━━━ EXTRACTED ENTRIES

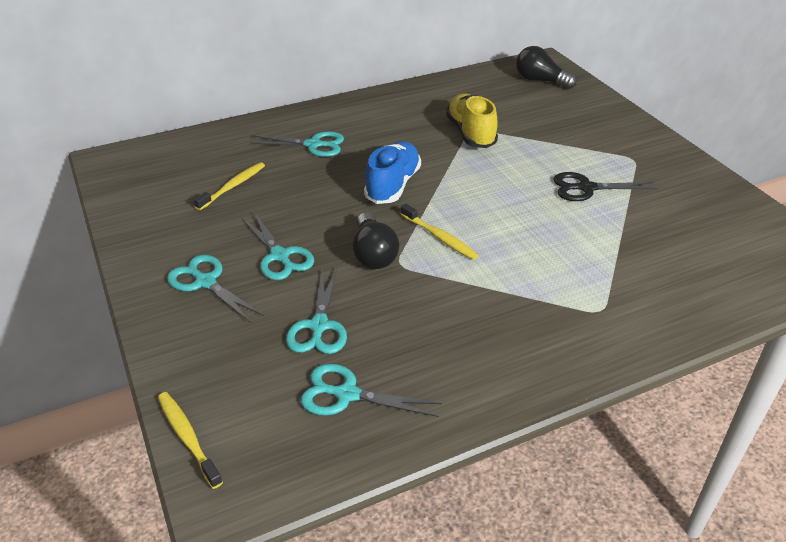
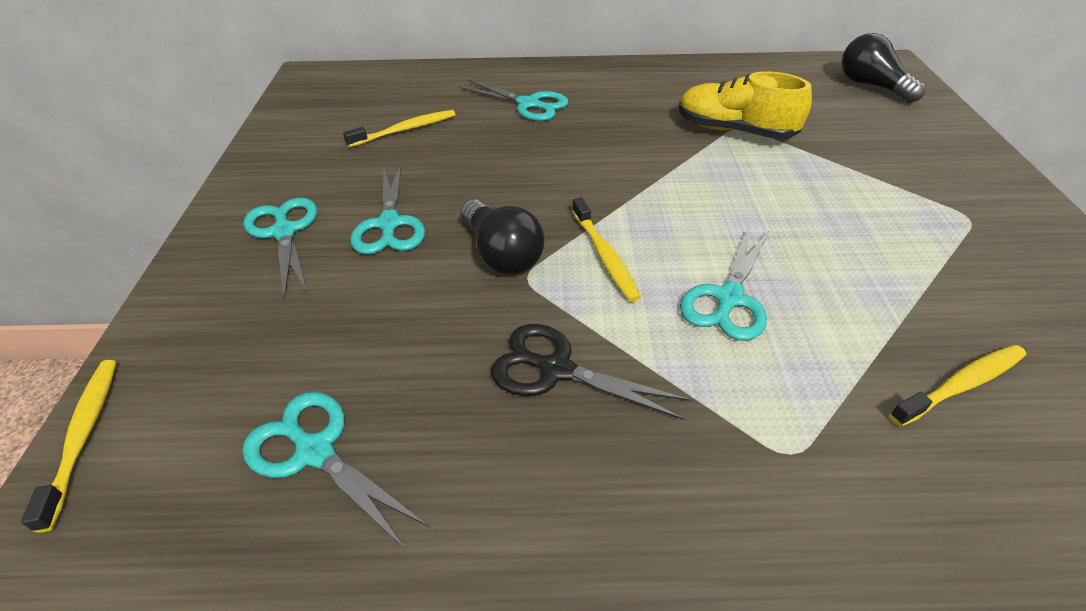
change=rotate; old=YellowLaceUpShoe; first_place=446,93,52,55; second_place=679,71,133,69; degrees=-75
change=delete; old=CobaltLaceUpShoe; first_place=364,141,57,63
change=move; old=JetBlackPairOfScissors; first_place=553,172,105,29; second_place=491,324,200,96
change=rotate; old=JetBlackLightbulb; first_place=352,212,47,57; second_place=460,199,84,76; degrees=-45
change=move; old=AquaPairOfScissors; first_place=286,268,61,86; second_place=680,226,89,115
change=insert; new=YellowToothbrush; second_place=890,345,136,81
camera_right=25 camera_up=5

━━━━━━

EXERCISE DESCRIPTION. Where the word "degrees" appears in a line of the entries above, count that line; give only the number.

EXERCISE RESULT. 2